Data records

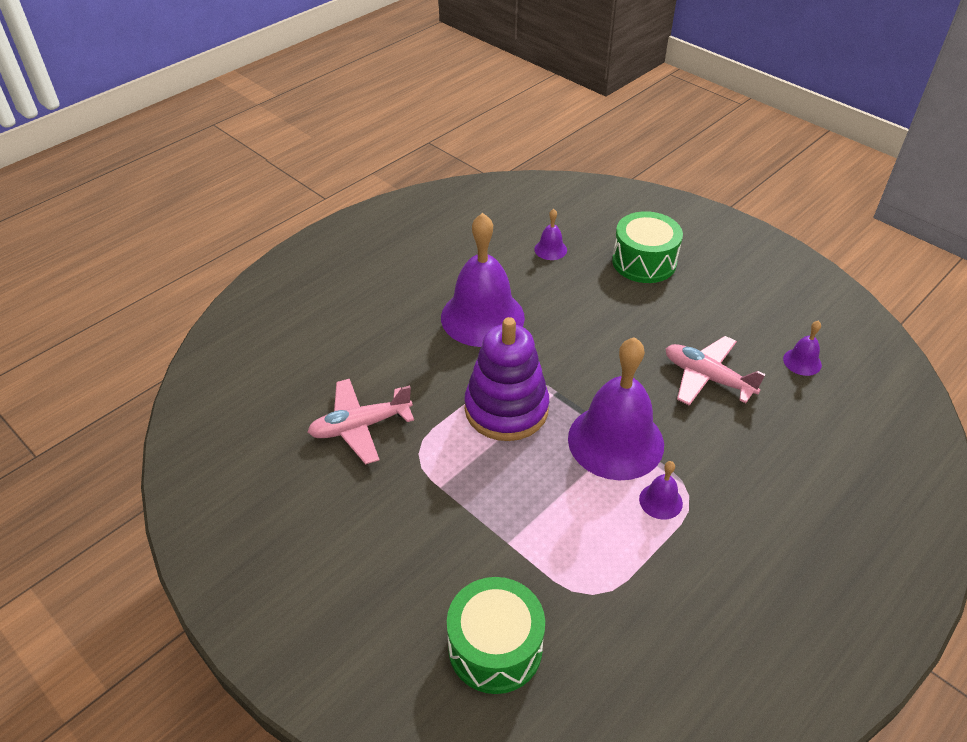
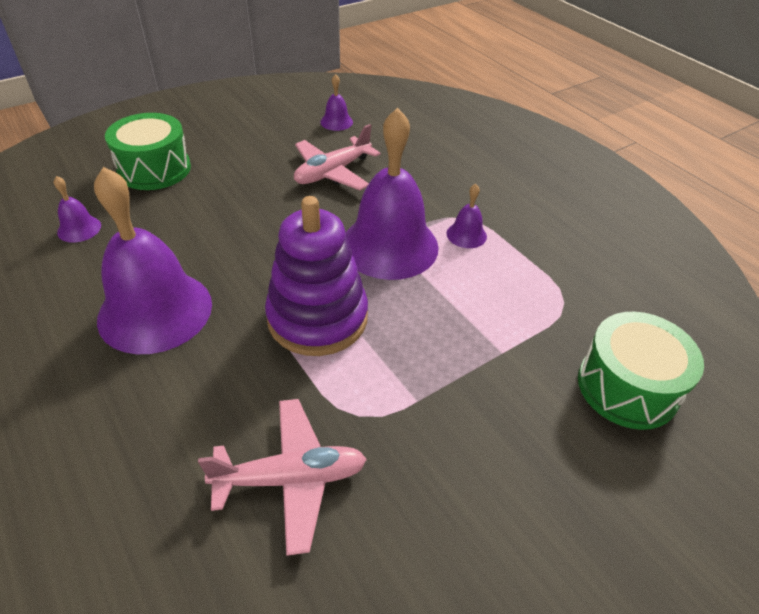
camera: 80 degrees left, 0 degrees up
(360, 426) = (291, 478): pink plane -> pink plane turned 90 degrees counterclockwise

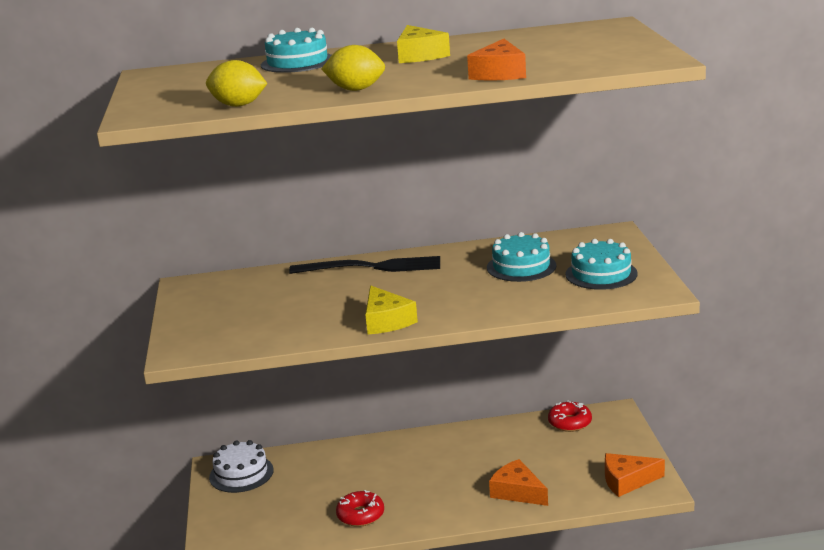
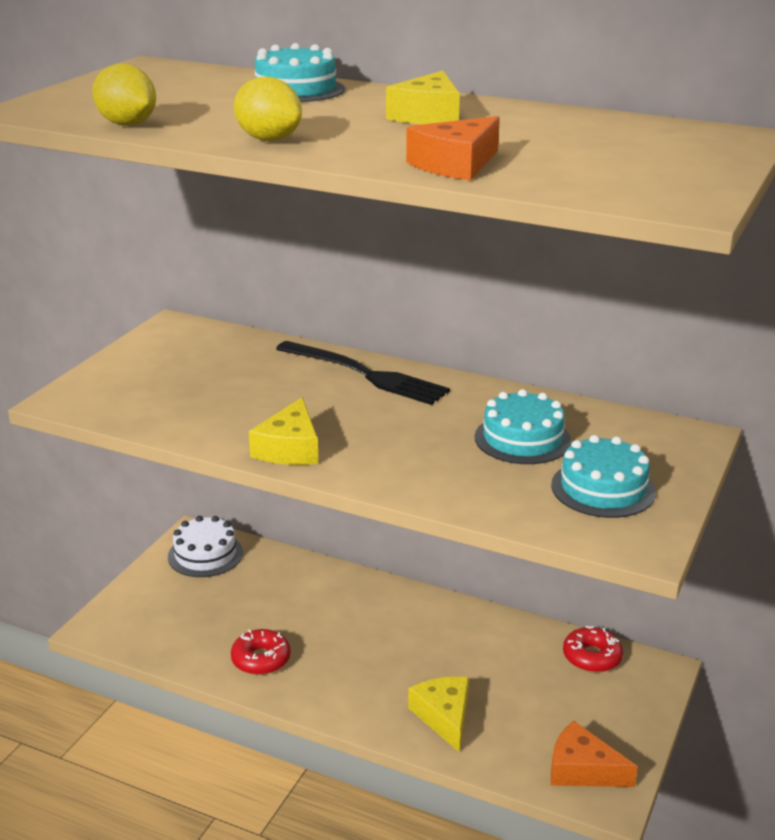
camera: 30 degrees right, 5 degrees up
(517, 492) = (444, 716): orange cheese -> yellow cheese

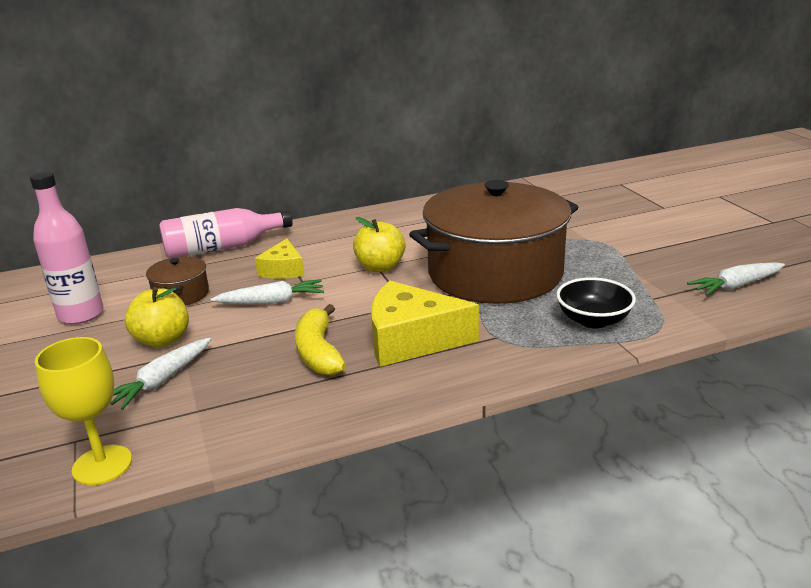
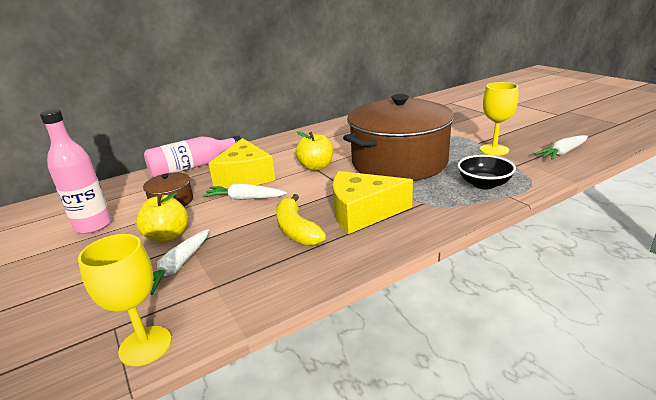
camera: 10 degrees left, 0 degrees up
(271, 302) = (245, 199): white carrot -> white carrot turned 150 degrees counterclockwise
(283, 270) = (245, 176): yellow cheese -> yellow cheese, size x1.73
(639, 270) = (494, 150): none -> yellow goblet

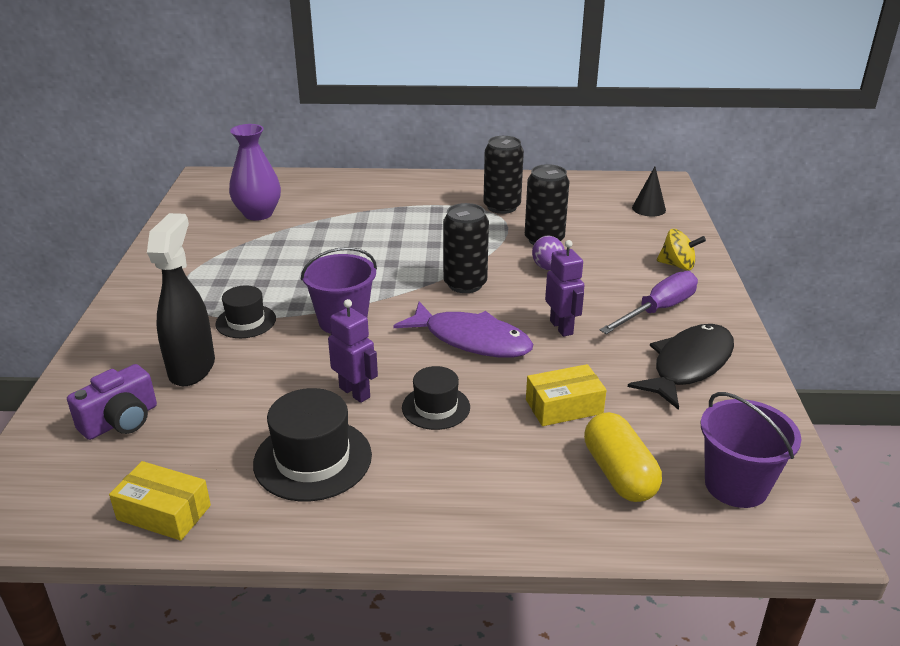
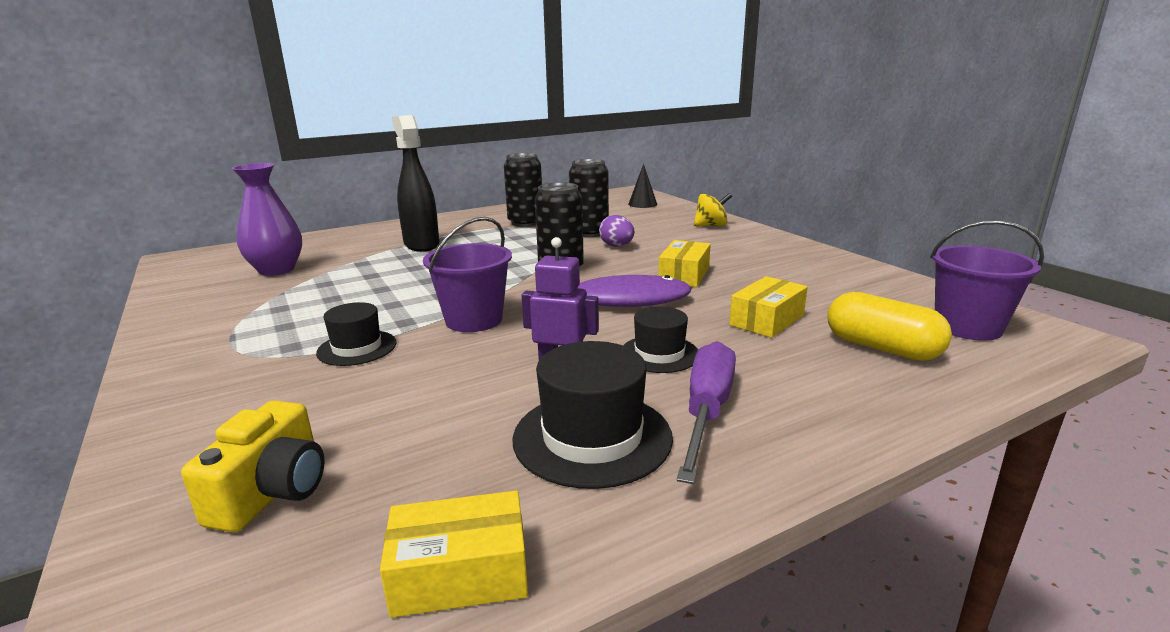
camera: 30 degrees left, 10 degrees down
(121, 421) = (272, 492): purple camera -> yellow camera
(192, 368) = (329, 405): black spray bottle -> black spray bottle (421, 244)
(561, 327) = (684, 275): purple robot -> yellow box
(658, 310) = (738, 249): purple screwdriver -> purple screwdriver (706, 411)
(688, 365) = (812, 272): black fish -> none

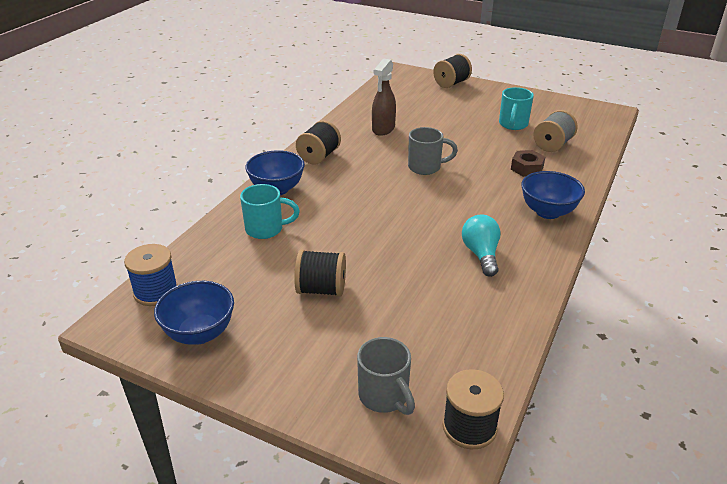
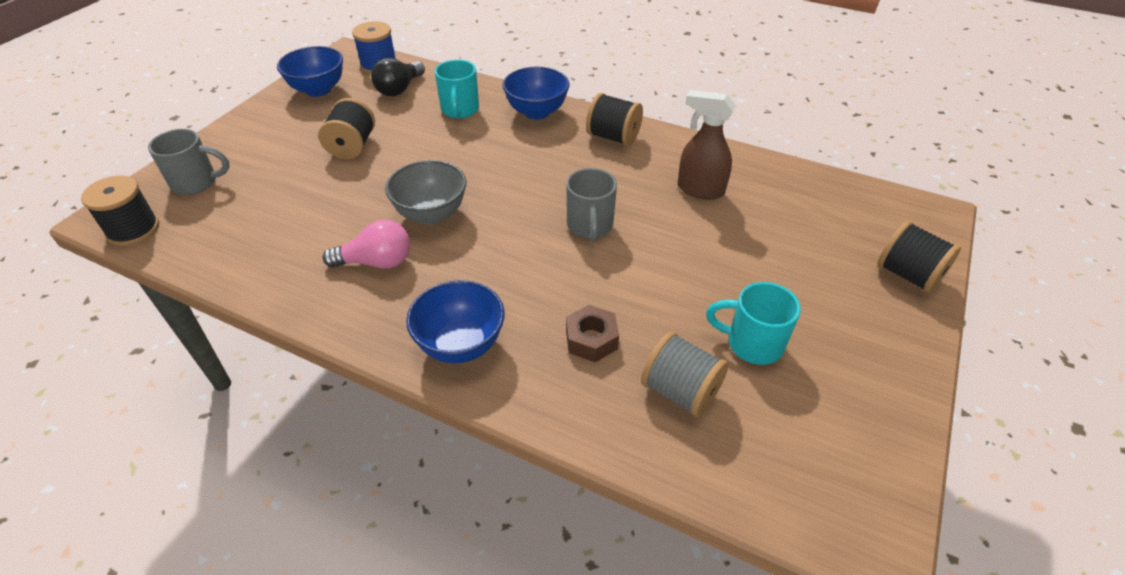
camera: 90 degrees right, 10 degrees up
(215, 270) = (399, 89): none -> black light bulb
(384, 396) = (196, 183): grey mug -> grey mug turned 150 degrees counterclockwise
(420, 233) = (431, 214): none -> grey bowl
(481, 254) = (376, 262): turquoise light bulb -> pink light bulb

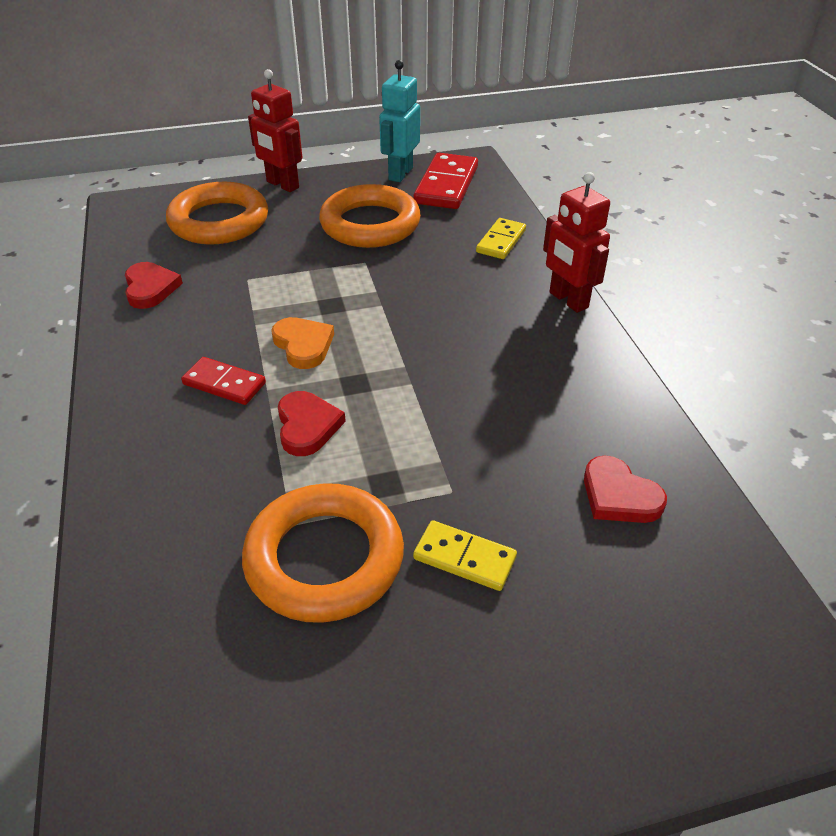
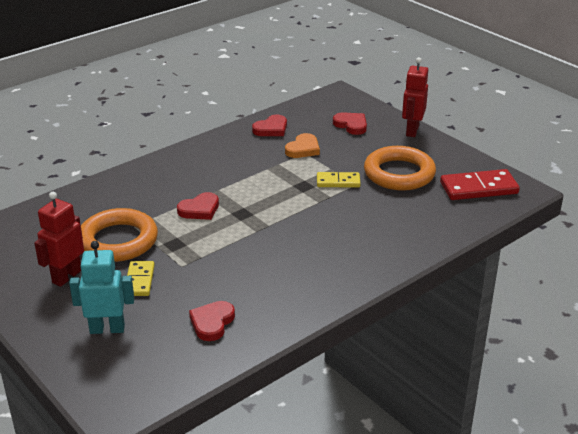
camera: 65 degrees right, 10 degrees down
(219, 221) = (351, 125): orange ring -> red heart
(224, 384) = (213, 176): red domino -> none
(303, 345) = (261, 188): orange heart -> orange heart (303, 149)
(400, 174) = (473, 166): turquoise robot -> turquoise robot (107, 329)
(501, 241) = (429, 227): yellow domino -> yellow domino (338, 182)
(568, 300) = (384, 269): red robot -> red robot (66, 276)

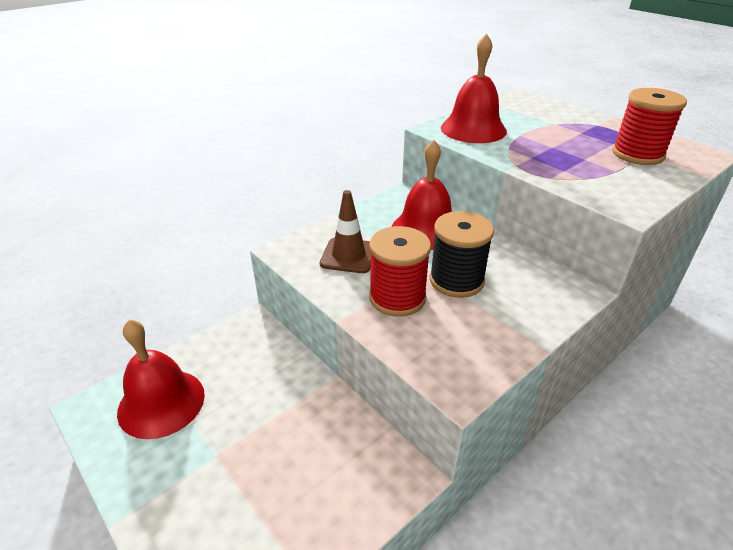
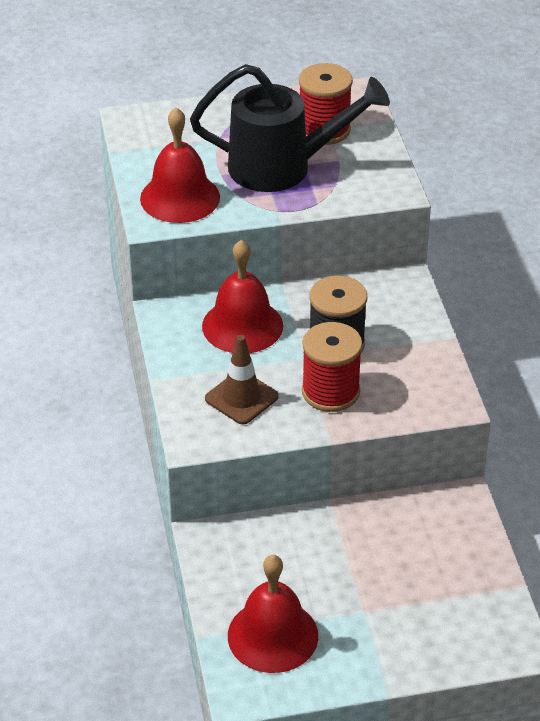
camera: 60 degrees left, 5 degrees up
(566, 152) = (282, 167): none -> black watering can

Exercise brief
Copy each line from the data that features the string "turquoise".

Response for this exercise
(481, 254) = (376, 262): turquoise light bulb -> pink light bulb
(400, 174) = (473, 166): turquoise robot -> turquoise robot (107, 329)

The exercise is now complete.